- **Requirement**
With the string "brick" as the filter, copy each matching line from the records.

- **Available records**
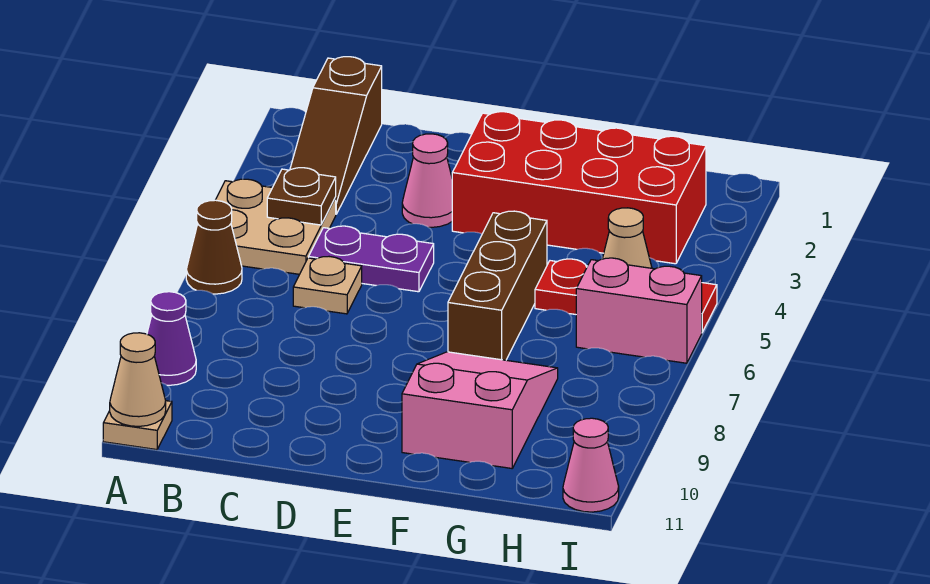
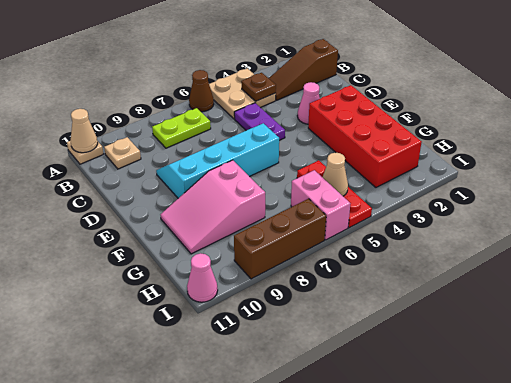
purple cone A9 level 1 -> none
none -> lime plate B7:B8 level 1
tan plate C6 level 1 -> tan plate B10 level 1
none -> cyan slope D6:E9 level 1 top E
brown brick F5:F7 level 1 -> brown brick I7:I9 level 1
pink slope F8:G10 level 1 top 10 -> pink slope F8:G10 level 1 top 8

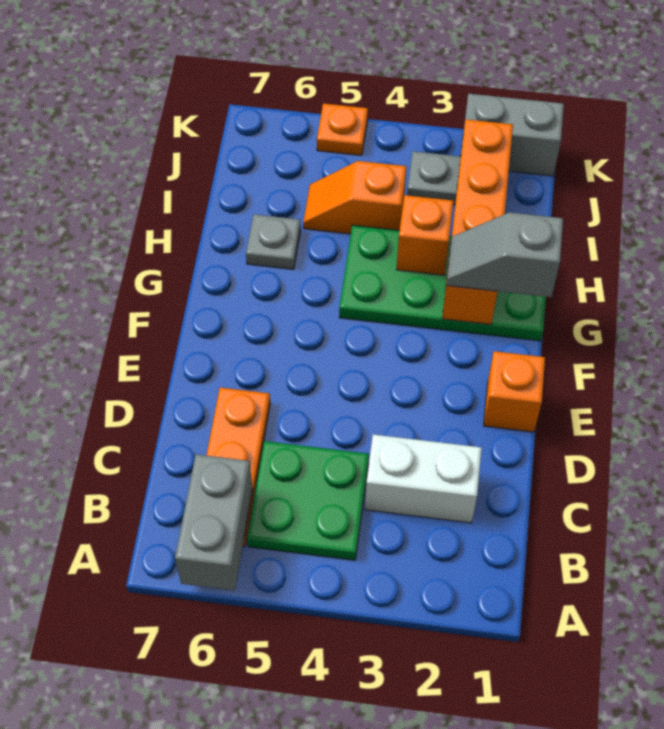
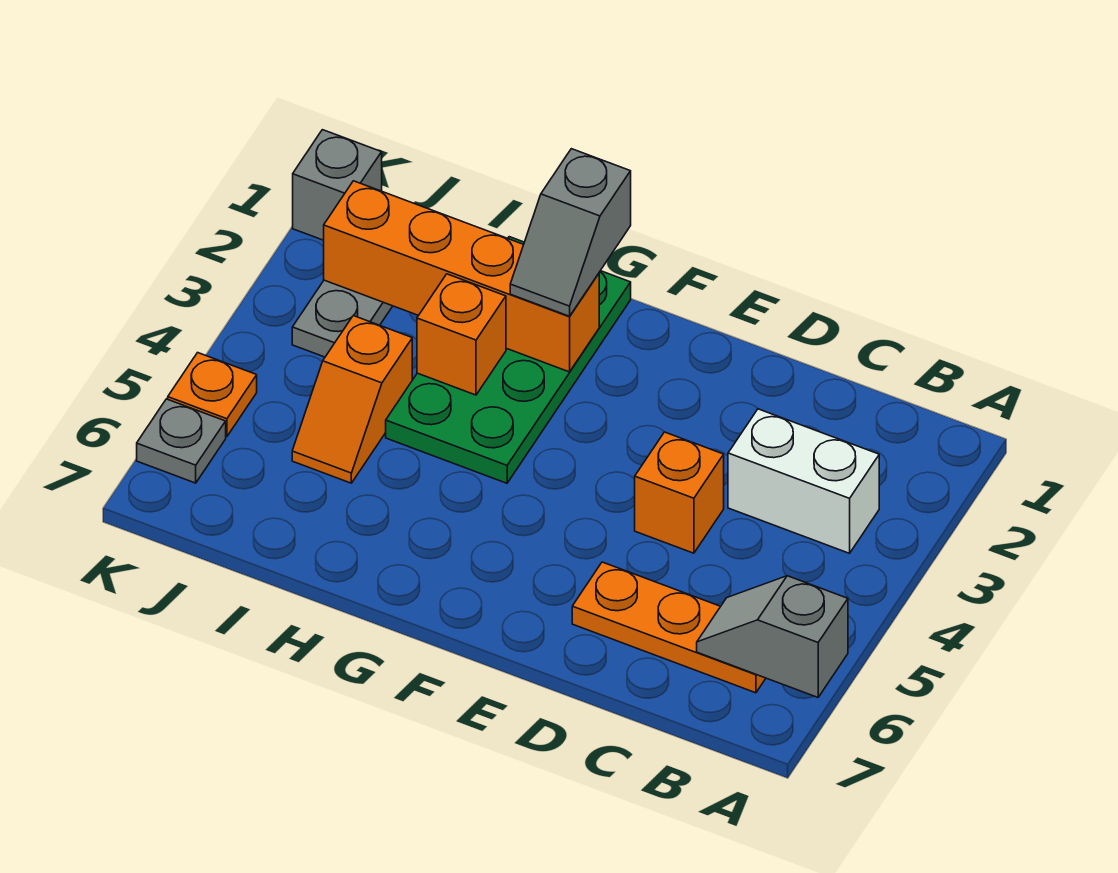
grey brick A6:B6 level 2 -> grey slope A6:B6 level 2 top A
green plate B4:C5 level 1 -> none
white brick C2:C3 level 1 -> white brick B3:C3 level 1
orange brick E1 level 1 -> orange brick D4 level 1
grey plate H6 level 1 -> grey plate K6 level 1
grey brick K1:K2 level 1 -> grey brick K1 level 1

- **Your solution**
brown brick F5:F7 level 1 -> brown brick I7:I9 level 1
grey brick A6:B6 level 2 -> grey slope A6:B6 level 2 top A
white brick C2:C3 level 1 -> white brick B3:C3 level 1
orange brick E1 level 1 -> orange brick D4 level 1
grey brick K1:K2 level 1 -> grey brick K1 level 1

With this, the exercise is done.